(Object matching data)
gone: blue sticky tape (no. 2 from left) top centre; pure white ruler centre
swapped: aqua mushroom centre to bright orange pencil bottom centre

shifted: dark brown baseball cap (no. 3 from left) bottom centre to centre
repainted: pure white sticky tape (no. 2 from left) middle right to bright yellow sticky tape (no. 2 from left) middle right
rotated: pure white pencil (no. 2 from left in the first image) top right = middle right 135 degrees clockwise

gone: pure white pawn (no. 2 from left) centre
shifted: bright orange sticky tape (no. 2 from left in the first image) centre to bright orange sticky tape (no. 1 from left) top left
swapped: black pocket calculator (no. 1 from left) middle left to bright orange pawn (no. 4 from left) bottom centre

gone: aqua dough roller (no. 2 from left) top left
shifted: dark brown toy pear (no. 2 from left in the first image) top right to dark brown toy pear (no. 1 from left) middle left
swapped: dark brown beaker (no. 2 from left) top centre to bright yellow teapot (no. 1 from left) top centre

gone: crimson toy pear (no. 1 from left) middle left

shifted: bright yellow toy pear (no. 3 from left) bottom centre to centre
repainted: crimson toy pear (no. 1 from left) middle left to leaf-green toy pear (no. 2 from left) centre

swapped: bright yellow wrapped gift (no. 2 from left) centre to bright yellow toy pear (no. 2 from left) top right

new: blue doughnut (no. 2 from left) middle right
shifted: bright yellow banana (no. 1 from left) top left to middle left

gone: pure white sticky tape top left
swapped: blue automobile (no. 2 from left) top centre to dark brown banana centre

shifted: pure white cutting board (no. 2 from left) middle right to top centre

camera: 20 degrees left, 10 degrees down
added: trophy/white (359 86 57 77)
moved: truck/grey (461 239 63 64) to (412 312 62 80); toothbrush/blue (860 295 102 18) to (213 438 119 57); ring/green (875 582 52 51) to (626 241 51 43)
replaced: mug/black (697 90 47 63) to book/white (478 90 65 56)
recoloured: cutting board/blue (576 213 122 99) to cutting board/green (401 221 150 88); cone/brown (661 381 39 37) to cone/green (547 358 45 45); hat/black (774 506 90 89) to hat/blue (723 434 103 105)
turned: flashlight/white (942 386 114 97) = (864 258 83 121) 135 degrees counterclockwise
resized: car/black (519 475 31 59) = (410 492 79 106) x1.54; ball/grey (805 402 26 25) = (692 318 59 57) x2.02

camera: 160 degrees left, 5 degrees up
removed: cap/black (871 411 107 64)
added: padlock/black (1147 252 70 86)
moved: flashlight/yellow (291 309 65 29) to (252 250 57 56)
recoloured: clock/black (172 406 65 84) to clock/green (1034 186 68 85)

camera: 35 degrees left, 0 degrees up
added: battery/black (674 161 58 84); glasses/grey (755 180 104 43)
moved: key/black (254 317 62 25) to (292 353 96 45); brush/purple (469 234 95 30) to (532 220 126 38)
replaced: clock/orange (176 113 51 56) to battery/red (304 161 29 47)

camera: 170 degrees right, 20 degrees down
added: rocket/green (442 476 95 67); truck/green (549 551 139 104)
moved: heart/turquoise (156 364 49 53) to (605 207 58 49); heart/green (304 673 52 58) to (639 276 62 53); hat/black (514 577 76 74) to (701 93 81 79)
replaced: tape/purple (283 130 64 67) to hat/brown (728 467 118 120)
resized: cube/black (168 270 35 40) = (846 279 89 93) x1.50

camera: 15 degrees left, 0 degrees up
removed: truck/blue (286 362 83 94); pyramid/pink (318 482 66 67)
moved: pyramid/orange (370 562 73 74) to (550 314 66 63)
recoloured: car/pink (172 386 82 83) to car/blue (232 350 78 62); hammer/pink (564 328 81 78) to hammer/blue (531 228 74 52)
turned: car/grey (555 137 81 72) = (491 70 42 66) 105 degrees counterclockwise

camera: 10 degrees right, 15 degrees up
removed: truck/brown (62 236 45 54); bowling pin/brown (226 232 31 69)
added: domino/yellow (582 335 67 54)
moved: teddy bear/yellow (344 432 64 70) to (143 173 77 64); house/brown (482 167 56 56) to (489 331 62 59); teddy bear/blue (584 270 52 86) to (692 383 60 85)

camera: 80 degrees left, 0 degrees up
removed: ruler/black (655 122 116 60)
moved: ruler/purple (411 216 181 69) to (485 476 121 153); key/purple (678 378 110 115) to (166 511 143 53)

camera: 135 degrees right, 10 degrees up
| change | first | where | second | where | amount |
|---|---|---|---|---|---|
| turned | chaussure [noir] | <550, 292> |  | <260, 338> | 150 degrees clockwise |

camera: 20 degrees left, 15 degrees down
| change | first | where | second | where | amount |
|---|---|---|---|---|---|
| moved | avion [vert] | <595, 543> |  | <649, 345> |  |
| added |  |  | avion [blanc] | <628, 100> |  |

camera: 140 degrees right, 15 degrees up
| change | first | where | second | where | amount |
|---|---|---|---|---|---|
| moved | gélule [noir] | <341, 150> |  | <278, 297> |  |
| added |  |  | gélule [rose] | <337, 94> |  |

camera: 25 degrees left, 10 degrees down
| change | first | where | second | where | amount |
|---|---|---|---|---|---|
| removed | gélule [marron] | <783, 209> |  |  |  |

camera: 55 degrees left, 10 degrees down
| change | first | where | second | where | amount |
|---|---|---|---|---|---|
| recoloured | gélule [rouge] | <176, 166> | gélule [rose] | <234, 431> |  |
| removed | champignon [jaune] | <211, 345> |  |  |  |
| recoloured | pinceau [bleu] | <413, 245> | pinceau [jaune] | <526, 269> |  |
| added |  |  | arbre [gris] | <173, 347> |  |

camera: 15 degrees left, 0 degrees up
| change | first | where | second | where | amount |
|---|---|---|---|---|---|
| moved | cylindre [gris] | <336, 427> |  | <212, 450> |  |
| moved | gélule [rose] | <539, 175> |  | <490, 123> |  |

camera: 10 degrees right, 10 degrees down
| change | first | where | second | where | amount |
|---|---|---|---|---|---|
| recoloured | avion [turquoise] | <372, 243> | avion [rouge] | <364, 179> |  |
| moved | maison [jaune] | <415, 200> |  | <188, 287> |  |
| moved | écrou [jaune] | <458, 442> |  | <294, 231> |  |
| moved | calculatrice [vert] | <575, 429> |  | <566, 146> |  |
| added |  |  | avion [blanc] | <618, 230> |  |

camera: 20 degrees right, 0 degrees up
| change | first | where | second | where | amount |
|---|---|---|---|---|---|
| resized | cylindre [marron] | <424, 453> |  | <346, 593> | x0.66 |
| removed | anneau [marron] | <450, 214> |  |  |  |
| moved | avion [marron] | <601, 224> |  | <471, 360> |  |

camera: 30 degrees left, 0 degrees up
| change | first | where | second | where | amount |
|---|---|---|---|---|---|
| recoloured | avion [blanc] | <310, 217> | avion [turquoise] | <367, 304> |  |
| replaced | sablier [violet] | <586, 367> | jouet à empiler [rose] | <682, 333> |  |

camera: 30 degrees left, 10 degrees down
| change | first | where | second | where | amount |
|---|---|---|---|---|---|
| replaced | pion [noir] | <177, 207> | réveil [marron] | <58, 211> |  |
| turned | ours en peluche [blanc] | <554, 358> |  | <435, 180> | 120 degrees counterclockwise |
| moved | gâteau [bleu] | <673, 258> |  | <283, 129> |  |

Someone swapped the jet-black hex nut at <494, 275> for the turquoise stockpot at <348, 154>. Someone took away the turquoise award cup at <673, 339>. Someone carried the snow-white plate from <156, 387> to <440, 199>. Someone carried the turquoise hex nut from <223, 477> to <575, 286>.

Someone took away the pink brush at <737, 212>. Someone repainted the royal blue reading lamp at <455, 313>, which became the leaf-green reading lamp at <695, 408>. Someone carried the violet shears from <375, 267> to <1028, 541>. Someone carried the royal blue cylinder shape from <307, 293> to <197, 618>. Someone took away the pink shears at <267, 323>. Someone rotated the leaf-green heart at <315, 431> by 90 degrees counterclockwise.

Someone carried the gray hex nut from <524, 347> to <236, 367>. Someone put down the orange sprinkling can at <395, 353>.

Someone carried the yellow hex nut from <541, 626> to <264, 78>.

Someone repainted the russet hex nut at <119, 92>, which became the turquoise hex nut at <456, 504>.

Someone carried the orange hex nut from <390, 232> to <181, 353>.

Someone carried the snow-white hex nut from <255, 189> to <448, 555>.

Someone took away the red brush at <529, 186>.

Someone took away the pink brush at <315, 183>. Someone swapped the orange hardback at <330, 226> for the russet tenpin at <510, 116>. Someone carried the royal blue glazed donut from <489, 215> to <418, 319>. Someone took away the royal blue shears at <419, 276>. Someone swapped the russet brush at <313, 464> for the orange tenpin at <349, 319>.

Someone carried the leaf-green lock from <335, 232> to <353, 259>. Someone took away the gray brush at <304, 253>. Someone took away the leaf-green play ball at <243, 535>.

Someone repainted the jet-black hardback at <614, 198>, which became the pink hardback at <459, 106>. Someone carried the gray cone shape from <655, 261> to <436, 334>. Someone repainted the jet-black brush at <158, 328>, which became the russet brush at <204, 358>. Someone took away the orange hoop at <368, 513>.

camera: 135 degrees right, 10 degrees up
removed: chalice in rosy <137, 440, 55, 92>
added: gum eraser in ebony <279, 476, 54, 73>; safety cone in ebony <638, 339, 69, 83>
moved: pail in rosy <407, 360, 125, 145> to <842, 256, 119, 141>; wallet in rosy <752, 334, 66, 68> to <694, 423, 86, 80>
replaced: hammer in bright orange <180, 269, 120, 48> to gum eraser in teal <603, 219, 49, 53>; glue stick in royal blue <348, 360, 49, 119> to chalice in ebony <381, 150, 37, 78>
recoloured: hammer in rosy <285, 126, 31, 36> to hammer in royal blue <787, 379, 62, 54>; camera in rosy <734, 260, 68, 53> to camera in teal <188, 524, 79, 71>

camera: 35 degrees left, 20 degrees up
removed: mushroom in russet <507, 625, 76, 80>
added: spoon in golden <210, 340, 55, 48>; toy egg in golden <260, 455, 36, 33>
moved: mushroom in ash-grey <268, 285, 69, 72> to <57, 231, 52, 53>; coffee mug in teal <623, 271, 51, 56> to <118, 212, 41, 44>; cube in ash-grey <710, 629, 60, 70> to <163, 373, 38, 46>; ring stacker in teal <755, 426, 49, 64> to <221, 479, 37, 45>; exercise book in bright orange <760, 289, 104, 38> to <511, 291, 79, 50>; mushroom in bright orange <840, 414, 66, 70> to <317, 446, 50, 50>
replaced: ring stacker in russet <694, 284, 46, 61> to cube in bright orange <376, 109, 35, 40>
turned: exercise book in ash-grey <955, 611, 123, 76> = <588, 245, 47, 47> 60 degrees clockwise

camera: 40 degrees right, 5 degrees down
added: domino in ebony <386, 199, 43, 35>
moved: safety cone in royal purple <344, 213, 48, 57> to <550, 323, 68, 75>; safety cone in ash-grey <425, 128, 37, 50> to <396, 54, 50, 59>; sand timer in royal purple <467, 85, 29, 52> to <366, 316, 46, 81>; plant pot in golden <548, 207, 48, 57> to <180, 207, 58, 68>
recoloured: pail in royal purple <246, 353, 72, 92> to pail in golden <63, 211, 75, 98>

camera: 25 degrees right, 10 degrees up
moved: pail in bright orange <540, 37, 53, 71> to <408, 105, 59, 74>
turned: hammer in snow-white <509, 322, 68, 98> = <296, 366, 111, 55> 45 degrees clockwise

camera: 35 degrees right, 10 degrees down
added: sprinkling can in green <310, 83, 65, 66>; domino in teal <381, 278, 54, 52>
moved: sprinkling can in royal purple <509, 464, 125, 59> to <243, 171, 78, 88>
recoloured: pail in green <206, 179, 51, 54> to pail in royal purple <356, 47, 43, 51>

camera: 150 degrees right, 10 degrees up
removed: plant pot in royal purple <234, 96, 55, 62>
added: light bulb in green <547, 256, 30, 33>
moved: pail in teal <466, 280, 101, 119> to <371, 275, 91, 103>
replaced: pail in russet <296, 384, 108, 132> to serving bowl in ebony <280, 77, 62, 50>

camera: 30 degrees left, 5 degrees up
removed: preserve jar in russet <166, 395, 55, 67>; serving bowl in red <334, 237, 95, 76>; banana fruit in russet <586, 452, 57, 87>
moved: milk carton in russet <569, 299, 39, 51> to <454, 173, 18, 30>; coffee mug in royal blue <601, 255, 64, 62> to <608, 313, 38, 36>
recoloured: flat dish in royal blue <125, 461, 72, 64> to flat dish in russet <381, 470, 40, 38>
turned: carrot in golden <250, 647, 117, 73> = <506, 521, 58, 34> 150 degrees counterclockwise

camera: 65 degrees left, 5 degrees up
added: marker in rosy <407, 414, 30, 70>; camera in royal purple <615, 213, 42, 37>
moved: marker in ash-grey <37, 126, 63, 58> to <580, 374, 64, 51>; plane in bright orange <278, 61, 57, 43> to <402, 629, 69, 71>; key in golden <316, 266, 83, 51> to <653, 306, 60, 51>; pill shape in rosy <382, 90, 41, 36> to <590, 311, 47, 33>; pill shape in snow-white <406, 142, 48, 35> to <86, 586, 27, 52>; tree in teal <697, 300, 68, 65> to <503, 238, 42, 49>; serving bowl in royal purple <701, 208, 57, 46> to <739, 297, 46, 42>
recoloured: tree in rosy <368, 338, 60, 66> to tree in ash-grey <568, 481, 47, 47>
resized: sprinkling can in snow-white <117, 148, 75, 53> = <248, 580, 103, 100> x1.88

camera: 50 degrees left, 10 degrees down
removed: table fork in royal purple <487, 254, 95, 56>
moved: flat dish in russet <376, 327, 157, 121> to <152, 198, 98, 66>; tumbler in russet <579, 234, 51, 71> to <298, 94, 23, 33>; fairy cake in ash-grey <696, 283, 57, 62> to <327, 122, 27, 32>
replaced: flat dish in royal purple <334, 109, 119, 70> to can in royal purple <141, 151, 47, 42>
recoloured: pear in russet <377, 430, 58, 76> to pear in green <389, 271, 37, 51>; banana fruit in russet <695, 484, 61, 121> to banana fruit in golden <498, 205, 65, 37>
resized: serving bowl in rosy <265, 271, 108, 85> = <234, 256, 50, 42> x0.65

Task to complete ▸ Using the data above, reproduce exactly the lines from the line that contains "camera: 20 degrees left, 10 degrees down" through the line that contains "moved: truck/grey (461", including both.

Written answer ▸
camera: 20 degrees left, 10 degrees down
added: trophy/white (359 86 57 77)
moved: truck/grey (461 239 63 64) to (412 312 62 80); toothbrush/blue (860 295 102 18) to (213 438 119 57); ring/green (875 582 52 51) to (626 241 51 43)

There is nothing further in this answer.